Problem to solve → In the listing below, count each line that contains "bowling". The reply is that count and nothing else.

Data section →
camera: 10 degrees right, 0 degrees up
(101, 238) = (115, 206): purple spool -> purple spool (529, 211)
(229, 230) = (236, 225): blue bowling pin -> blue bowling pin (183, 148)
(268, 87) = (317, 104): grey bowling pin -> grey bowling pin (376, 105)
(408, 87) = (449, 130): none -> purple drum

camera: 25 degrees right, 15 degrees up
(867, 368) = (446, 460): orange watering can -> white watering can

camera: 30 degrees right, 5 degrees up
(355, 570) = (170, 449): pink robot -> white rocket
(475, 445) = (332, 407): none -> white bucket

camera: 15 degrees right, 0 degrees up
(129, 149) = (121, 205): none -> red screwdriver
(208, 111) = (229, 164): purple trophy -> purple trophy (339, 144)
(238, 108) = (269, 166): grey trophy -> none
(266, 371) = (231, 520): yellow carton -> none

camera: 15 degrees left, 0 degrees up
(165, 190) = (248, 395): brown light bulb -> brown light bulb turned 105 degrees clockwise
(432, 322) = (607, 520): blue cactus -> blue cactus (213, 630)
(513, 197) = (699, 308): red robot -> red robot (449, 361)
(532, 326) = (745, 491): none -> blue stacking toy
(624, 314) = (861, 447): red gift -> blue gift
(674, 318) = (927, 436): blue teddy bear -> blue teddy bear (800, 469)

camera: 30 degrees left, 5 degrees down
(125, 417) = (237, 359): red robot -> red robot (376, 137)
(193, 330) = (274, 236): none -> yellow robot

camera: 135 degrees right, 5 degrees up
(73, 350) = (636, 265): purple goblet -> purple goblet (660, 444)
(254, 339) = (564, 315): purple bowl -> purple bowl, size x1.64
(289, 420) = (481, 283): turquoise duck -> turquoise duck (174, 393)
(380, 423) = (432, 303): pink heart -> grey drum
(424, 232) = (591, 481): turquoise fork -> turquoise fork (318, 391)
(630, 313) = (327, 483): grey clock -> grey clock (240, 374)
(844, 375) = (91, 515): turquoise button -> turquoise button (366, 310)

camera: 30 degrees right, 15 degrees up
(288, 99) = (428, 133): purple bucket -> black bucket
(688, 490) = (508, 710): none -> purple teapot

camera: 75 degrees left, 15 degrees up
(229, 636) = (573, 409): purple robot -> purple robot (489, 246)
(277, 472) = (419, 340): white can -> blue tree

Output for this exercise → 2